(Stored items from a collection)
===============

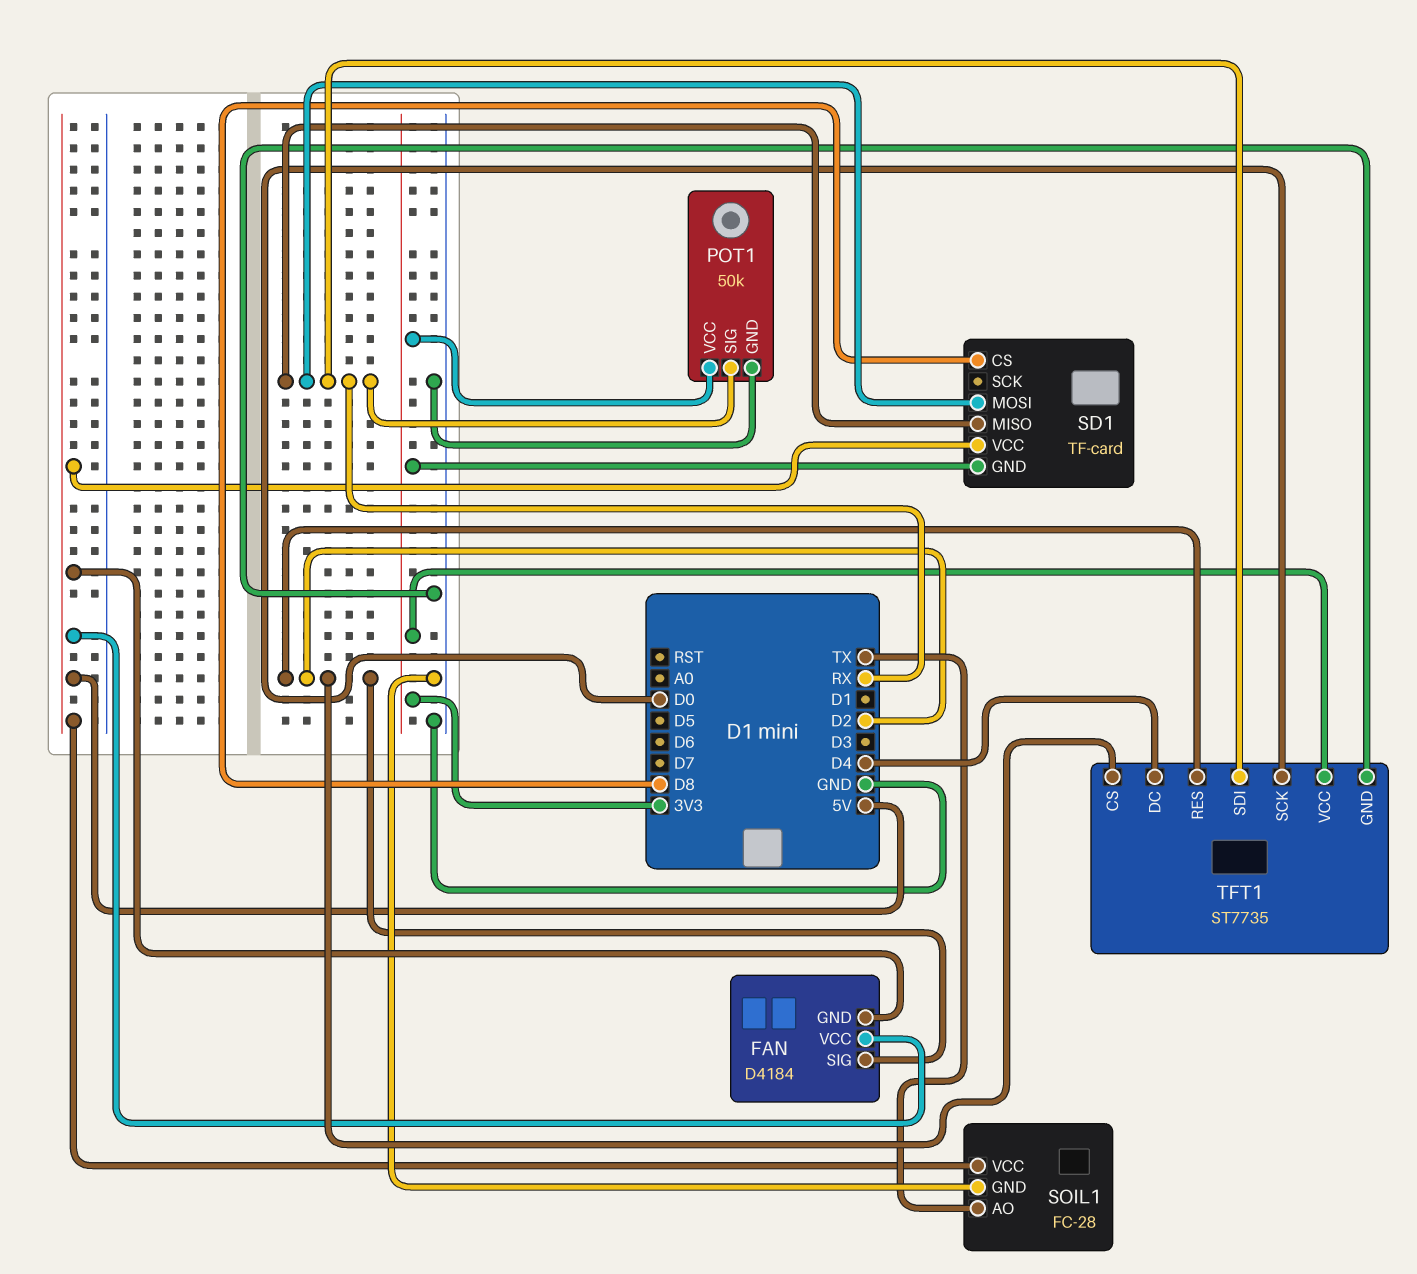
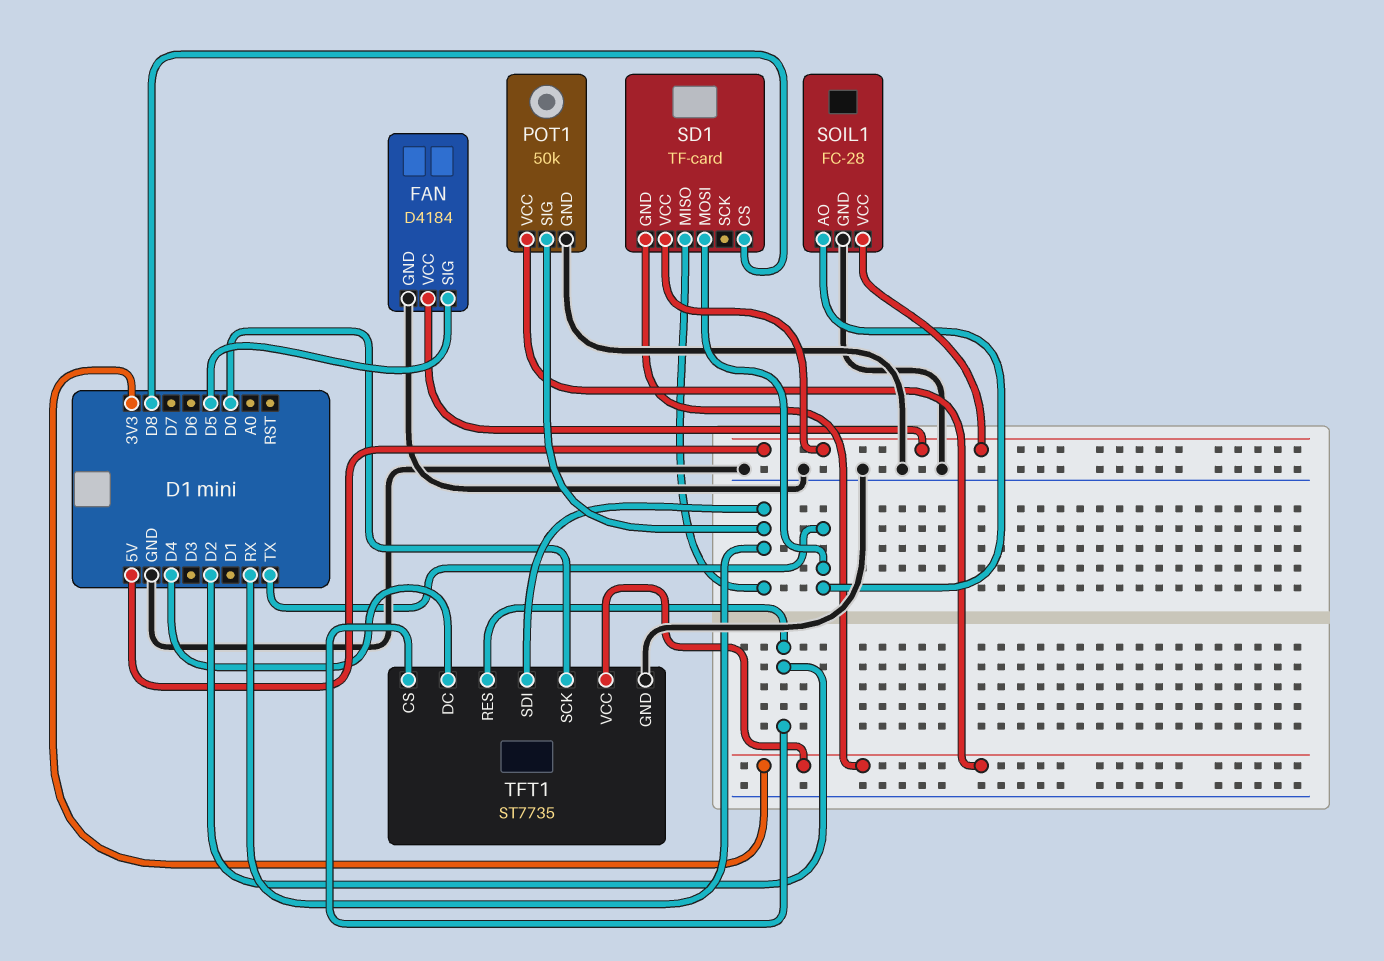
FAN pin GND: 5V -> GND
FAN pin SIG: D2 -> D5
SD1 pin MOSI: RX -> TX

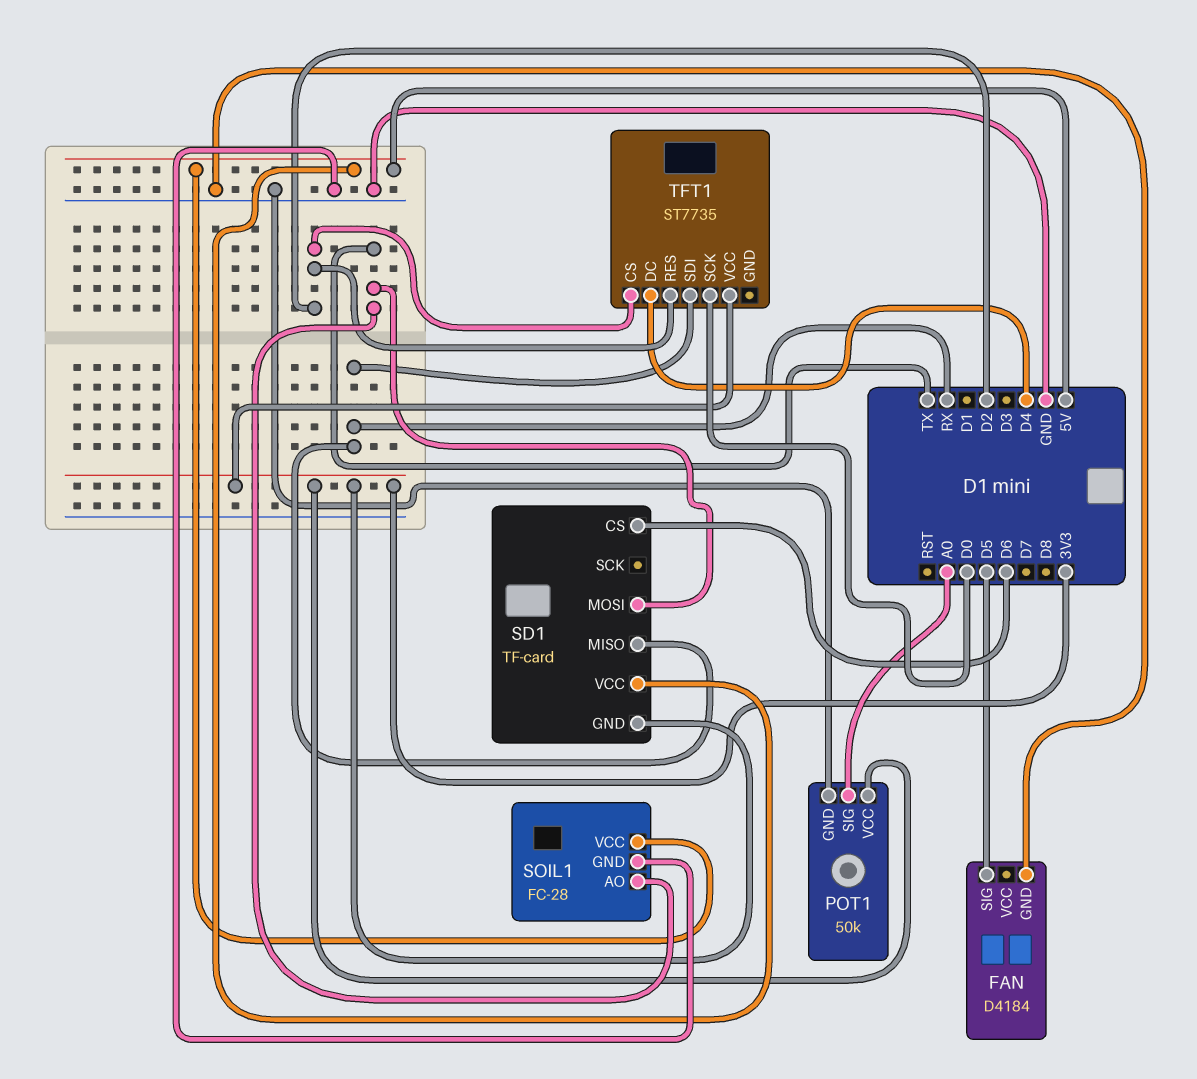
FAN pin VCC: 5V -> none
POT1 pin SIG: RX -> A0
SD1 pin CS: D8 -> D6
TFT1 pin GND: GND -> none

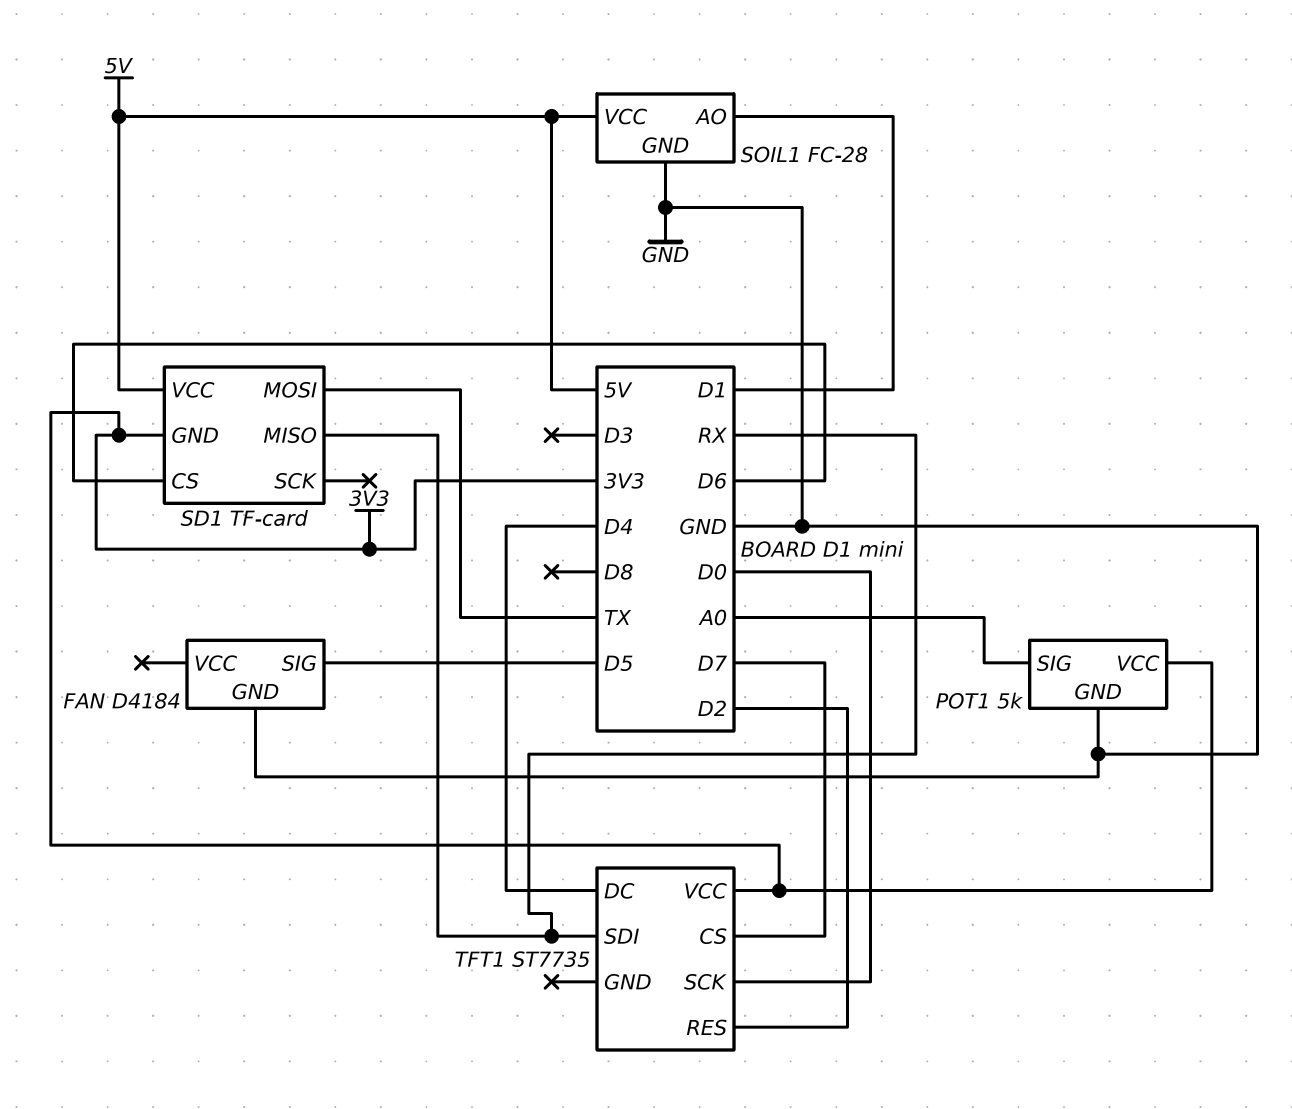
POT1: 50k -> 5k
SOIL1 pin AO: TX -> D1
TFT1 pin CS: D2 -> D7

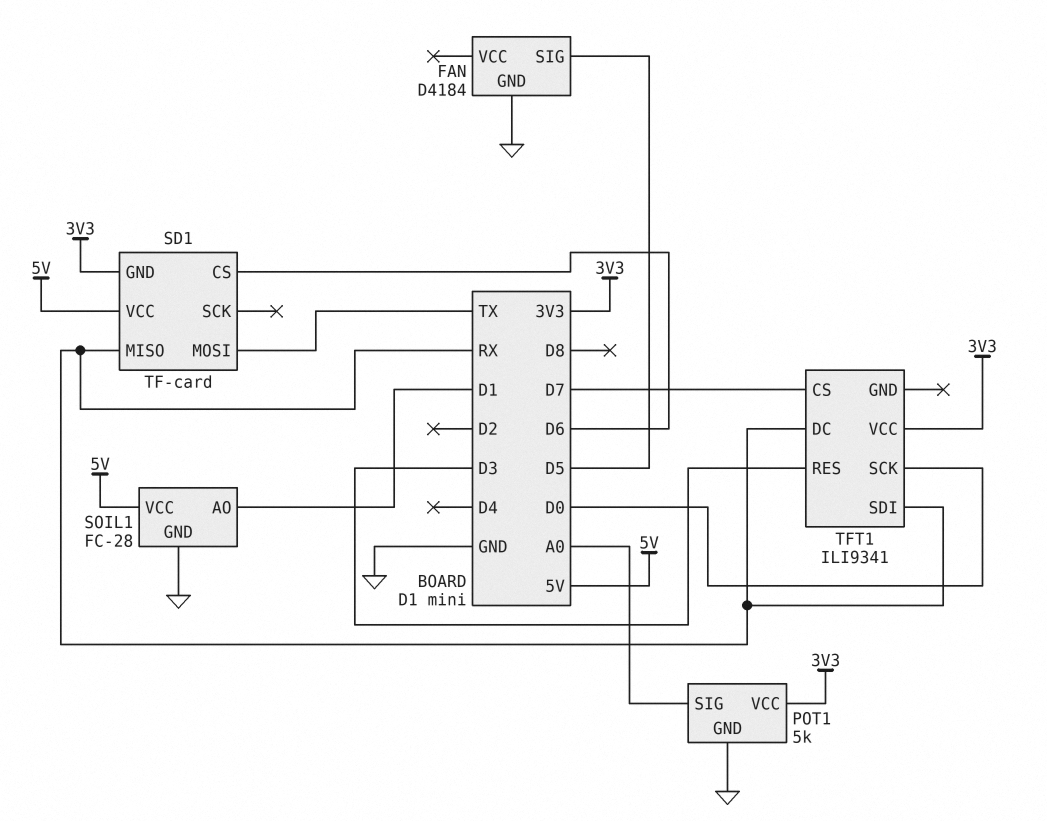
TFT1: ST7735 -> ILI9341
TFT1 pin DC: D4 -> RX
TFT1 pin RES: D2 -> D3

===============

> [Work instruction] Find the lines above that hold "none", then copy each of them.

> [Completed exercise]
FAN pin VCC: 5V -> none
TFT1 pin GND: GND -> none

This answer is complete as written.